--- WHAT YOU HAVE TO DO ---
Your answer must be every line of the data that holds the string "none".

Change listing data
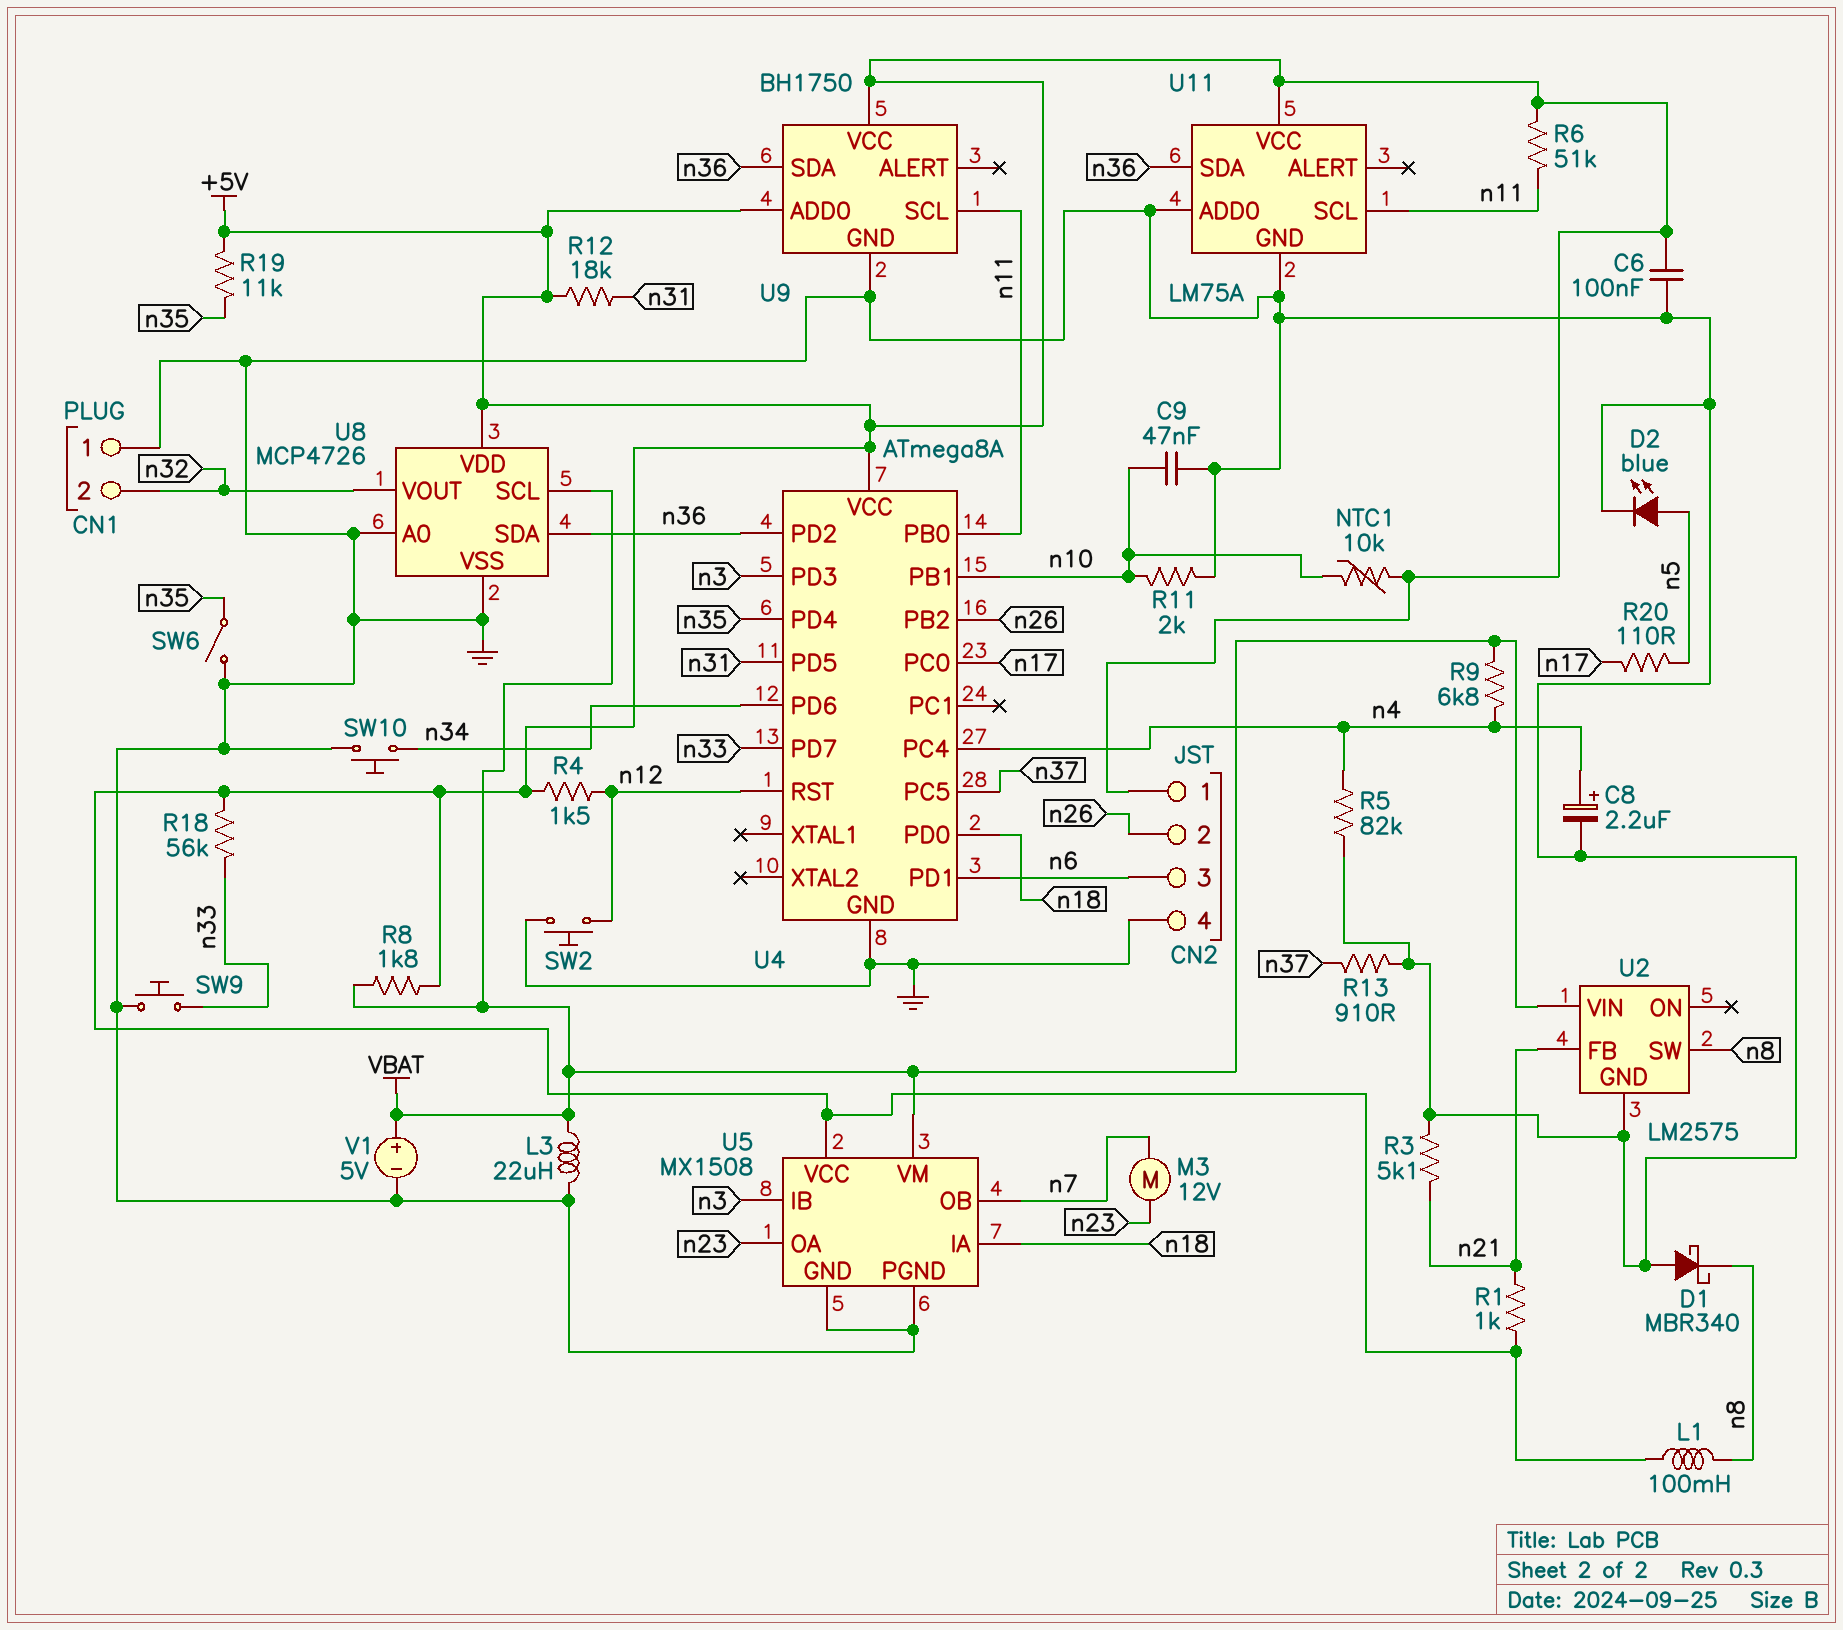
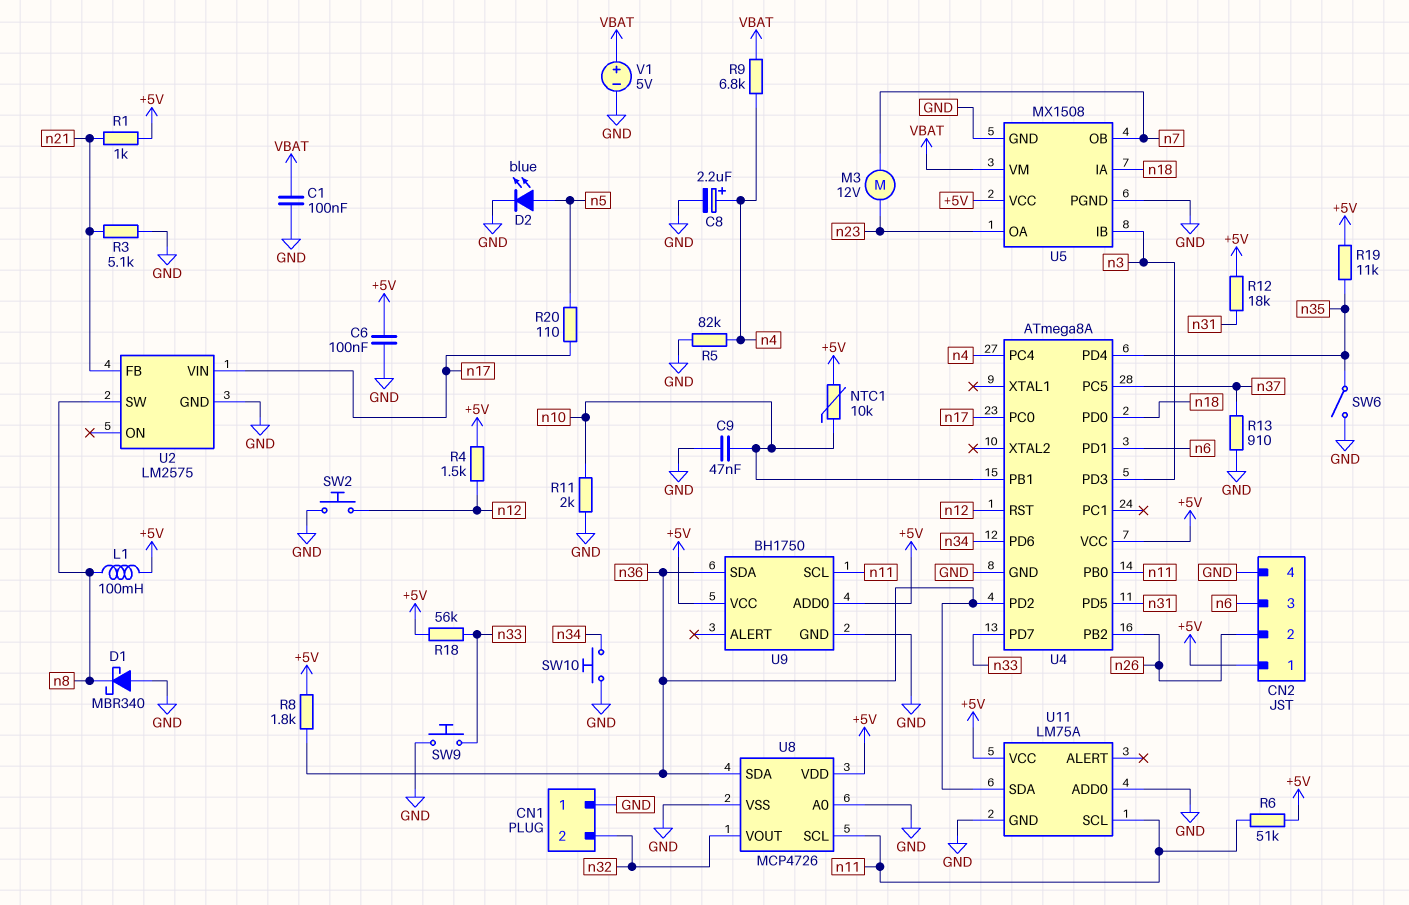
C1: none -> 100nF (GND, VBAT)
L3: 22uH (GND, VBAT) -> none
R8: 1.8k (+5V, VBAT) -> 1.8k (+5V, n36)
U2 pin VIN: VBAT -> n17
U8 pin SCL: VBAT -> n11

--- SOLUTION TO THIS PROBLEM ---
C1: none -> 100nF (GND, VBAT)
L3: 22uH (GND, VBAT) -> none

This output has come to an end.